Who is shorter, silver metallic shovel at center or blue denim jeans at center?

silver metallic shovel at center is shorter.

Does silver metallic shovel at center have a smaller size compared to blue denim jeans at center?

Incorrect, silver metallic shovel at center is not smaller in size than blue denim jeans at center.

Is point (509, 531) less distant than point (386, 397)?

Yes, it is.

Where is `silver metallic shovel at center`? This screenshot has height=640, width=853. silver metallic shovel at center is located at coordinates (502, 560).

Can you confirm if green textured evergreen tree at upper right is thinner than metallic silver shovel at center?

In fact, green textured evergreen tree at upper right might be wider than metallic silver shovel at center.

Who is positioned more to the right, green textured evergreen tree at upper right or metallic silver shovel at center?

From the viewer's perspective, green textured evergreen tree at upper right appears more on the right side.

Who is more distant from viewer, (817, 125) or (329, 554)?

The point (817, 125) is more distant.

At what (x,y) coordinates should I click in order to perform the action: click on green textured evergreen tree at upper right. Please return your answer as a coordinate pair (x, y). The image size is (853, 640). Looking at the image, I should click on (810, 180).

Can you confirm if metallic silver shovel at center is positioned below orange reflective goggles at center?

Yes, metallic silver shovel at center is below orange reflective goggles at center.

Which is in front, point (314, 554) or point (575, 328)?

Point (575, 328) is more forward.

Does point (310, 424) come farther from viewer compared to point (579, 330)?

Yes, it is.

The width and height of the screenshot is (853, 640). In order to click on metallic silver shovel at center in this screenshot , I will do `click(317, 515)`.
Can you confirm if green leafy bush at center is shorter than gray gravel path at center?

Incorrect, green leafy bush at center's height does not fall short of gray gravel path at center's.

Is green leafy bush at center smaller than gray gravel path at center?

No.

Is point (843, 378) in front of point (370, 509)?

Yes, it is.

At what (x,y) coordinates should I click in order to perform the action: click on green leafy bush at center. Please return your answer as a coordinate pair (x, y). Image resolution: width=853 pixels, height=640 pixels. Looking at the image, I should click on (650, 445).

• • • • •

- PROBLEM
Can you echo the data above word for word, starting at the line that contains "The width and" and going through the last line of the data?

- TASK RESPONSE
The width and height of the screenshot is (853, 640). In order to click on metallic silver shovel at center in this screenshot , I will do `click(317, 515)`.
Can you confirm if green leafy bush at center is shorter than gray gravel path at center?

Incorrect, green leafy bush at center's height does not fall short of gray gravel path at center's.

Is green leafy bush at center smaller than gray gravel path at center?

No.

Is point (843, 378) in front of point (370, 509)?

Yes, it is.

At what (x,y) coordinates should I click in order to perform the action: click on green leafy bush at center. Please return your answer as a coordinate pair (x, y). Image resolution: width=853 pixels, height=640 pixels. Looking at the image, I should click on (650, 445).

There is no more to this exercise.